WHAT YOU SHOULD DO
Your answer must contain each line of the listing in which "cylinder" appears, copied in full.

RECORDS SHOWN
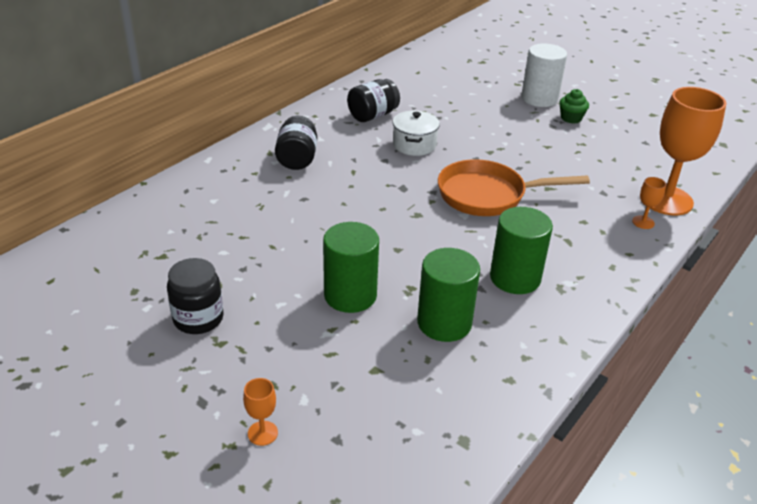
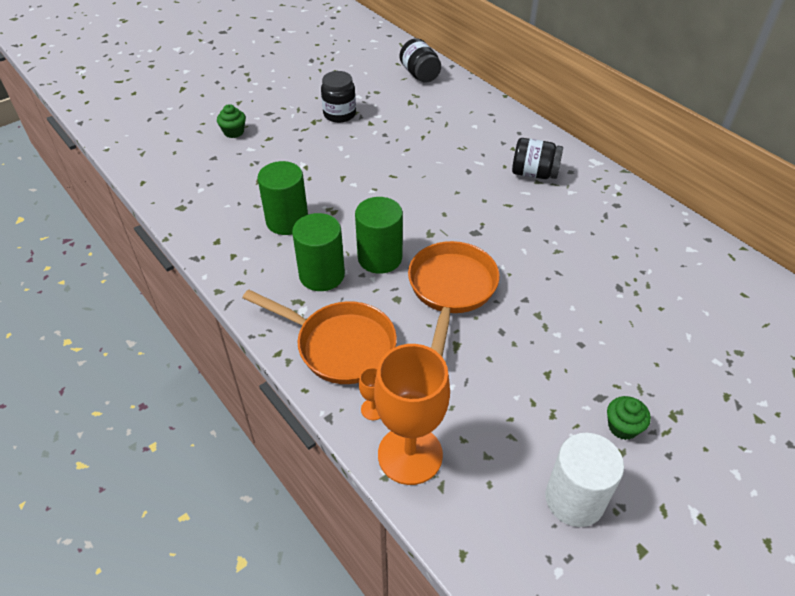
camera: 105 degrees right, 10 degrees up
(262, 433) = (234, 132): orange goblet -> green cupcake
(350, 295) = (336, 179): green cylinder -> green cylinder (380, 258)
(373, 115) = (621, 235): black jar -> black jar (420, 74)
(414, 145) = (555, 255): white pot -> none
(539, 98) = (681, 408): white cylinder -> white cylinder (574, 499)
(594, 250) = (339, 345): none -> orange pan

TASK RESPONSE
(350, 295) = (336, 179): green cylinder -> green cylinder (380, 258)
(539, 98) = (681, 408): white cylinder -> white cylinder (574, 499)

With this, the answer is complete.